- [Task goal] Copy every line from the records that holds the word "resized".

(Input Opens)

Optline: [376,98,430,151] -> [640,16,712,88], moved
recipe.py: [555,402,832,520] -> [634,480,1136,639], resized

(Input Closes)
(Input Opens)

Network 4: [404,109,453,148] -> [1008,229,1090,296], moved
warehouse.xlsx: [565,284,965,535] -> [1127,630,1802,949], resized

(Input Closes)
(Input Opens)

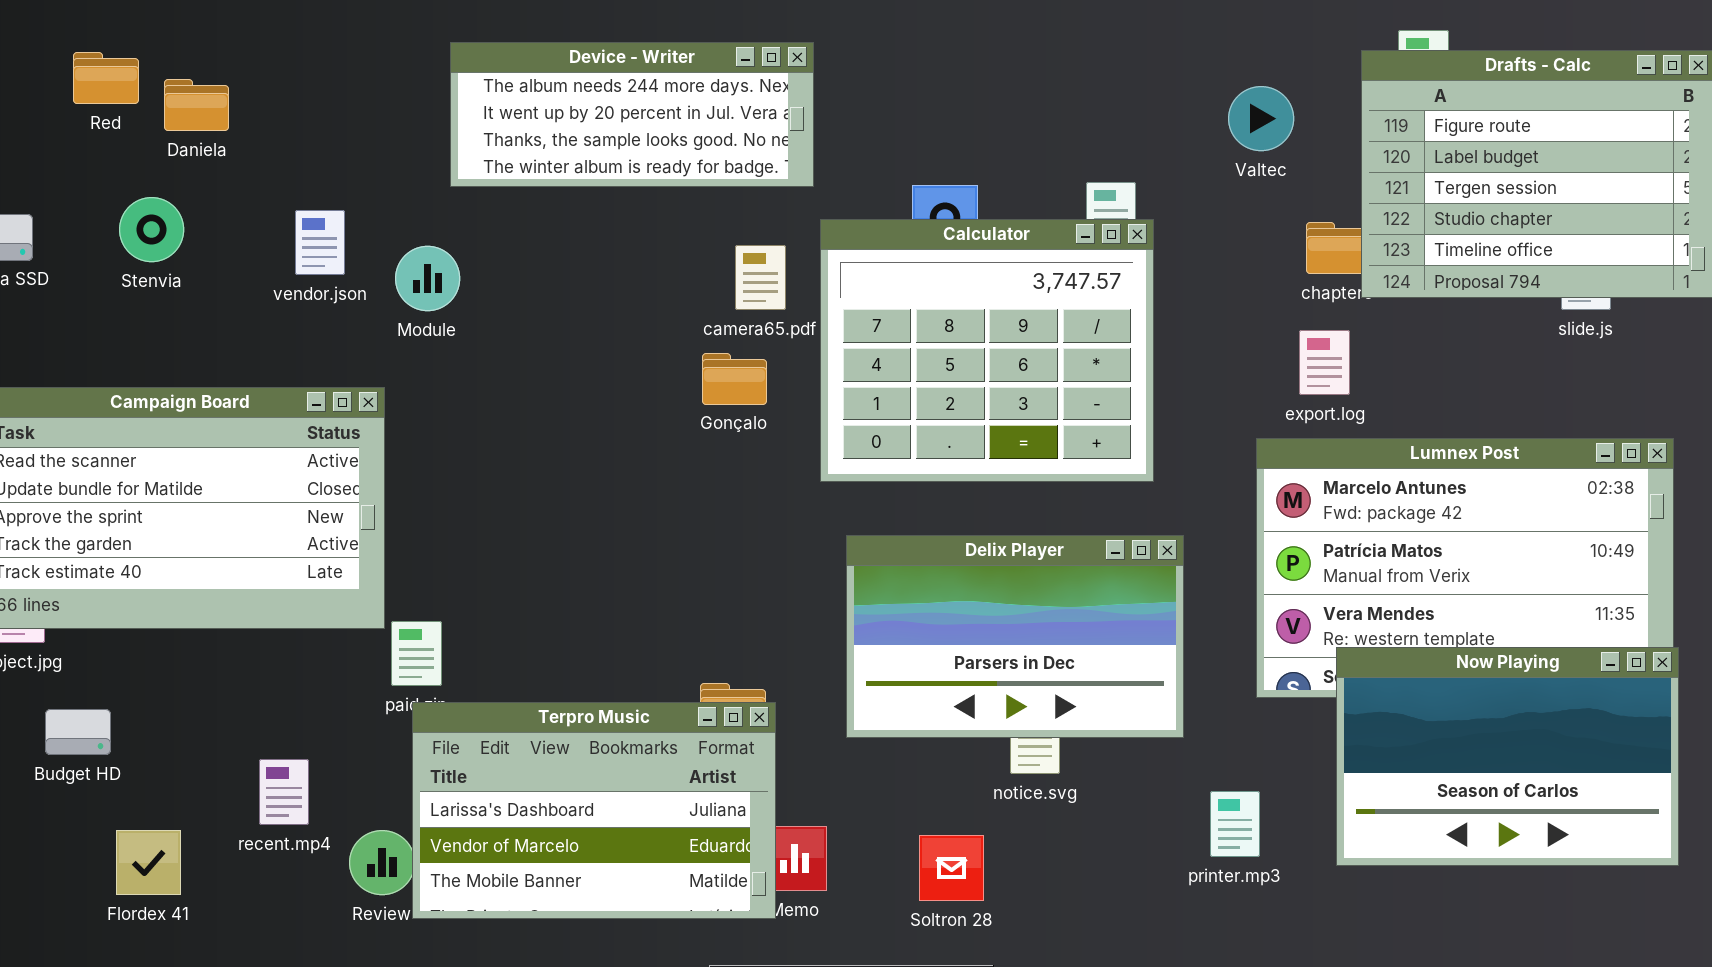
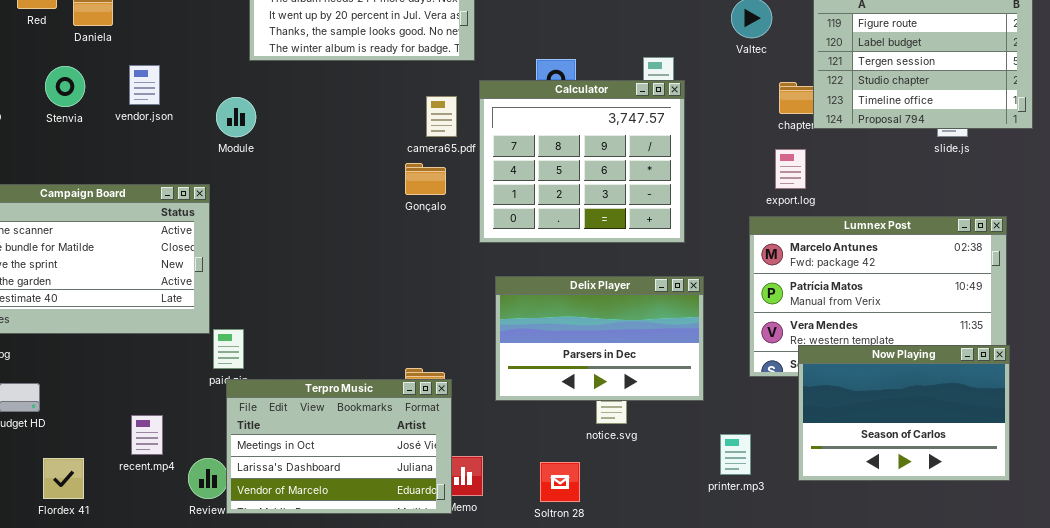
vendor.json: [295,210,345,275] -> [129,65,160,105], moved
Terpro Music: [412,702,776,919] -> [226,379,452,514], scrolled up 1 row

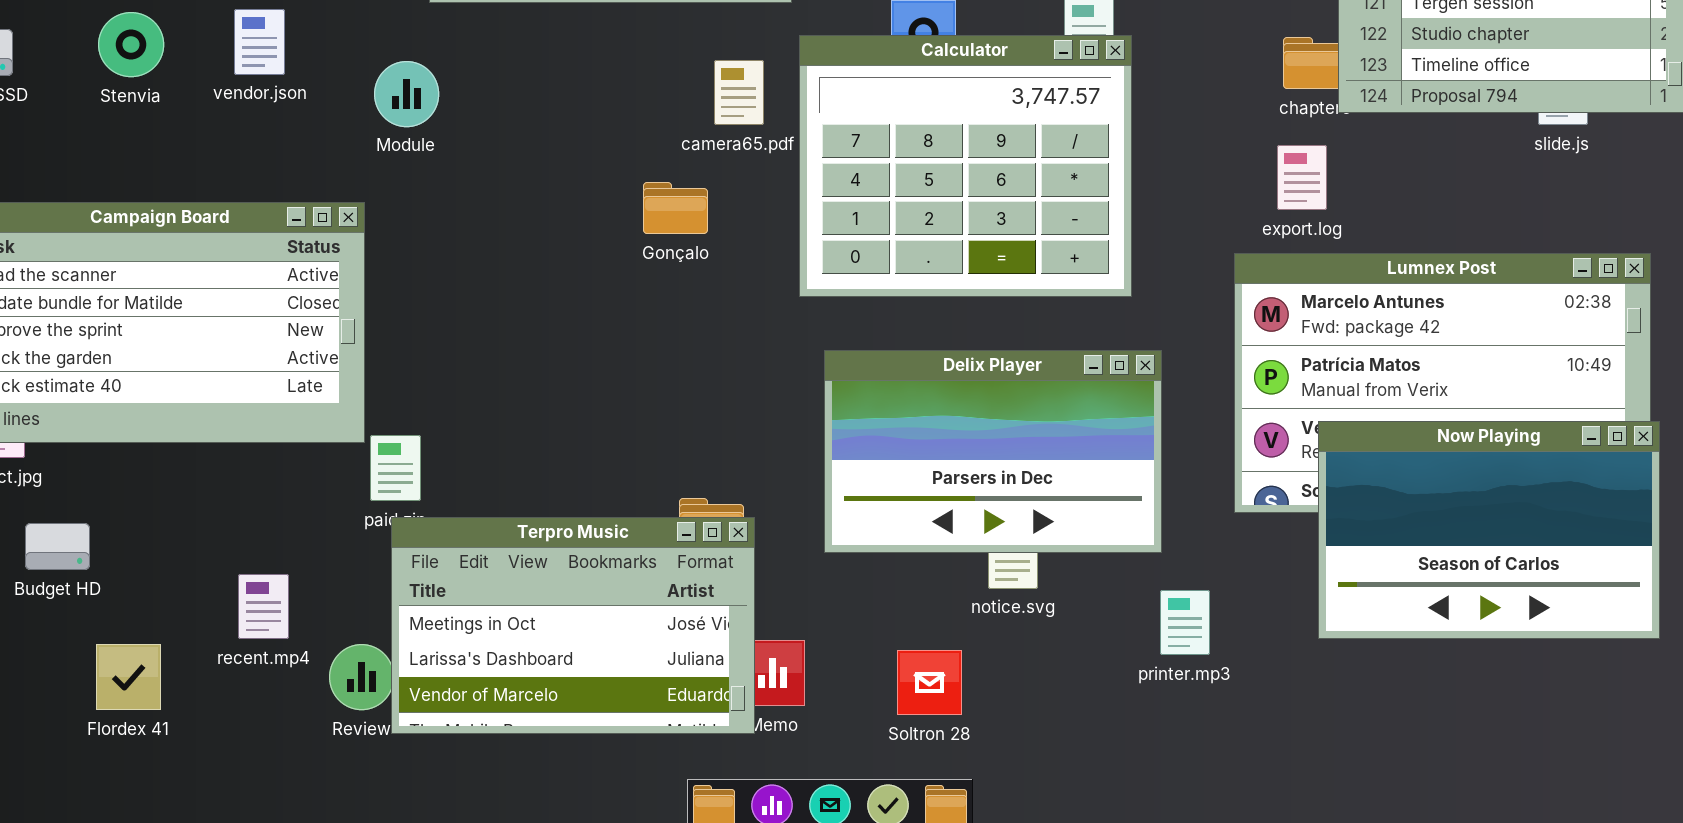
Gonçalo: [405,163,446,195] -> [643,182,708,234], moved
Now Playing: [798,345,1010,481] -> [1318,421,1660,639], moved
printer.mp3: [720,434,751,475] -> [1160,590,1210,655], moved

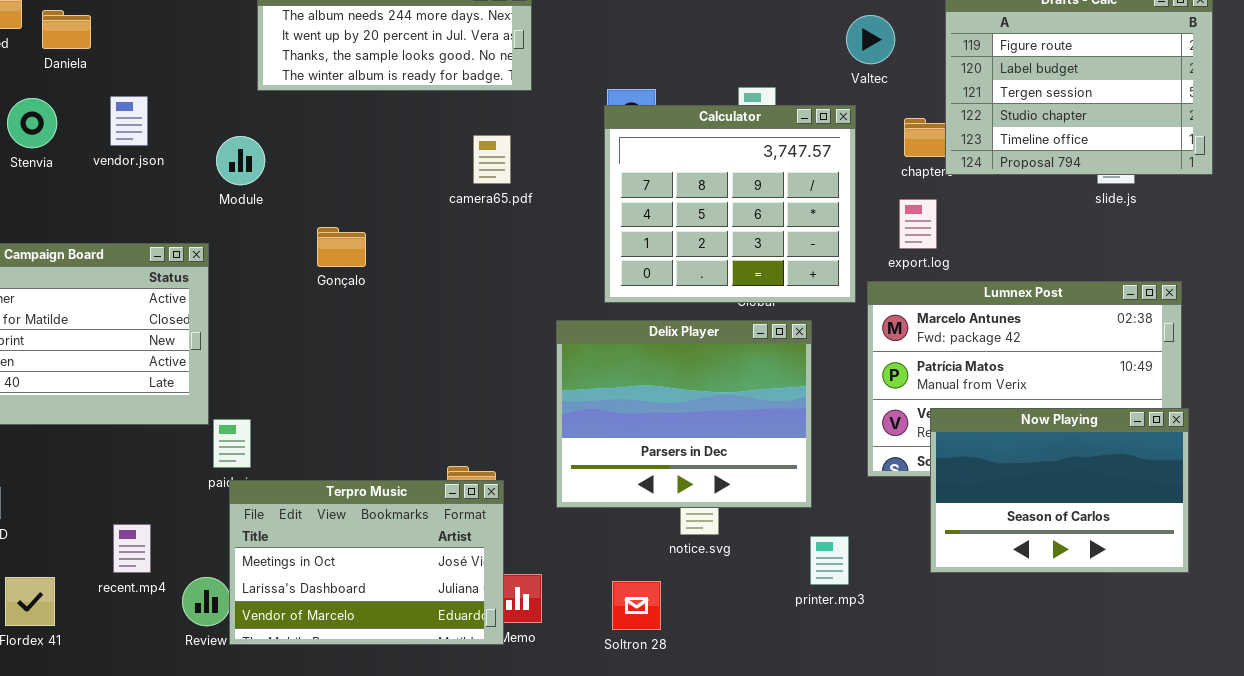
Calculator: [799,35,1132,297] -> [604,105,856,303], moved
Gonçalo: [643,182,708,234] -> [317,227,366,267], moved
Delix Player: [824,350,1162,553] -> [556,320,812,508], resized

(Input Closes)

- [Output below]
recipe.py: [555,402,832,520] -> [634,480,1136,639], resized
warehouse.xlsx: [565,284,965,535] -> [1127,630,1802,949], resized
Delix Player: [824,350,1162,553] -> [556,320,812,508], resized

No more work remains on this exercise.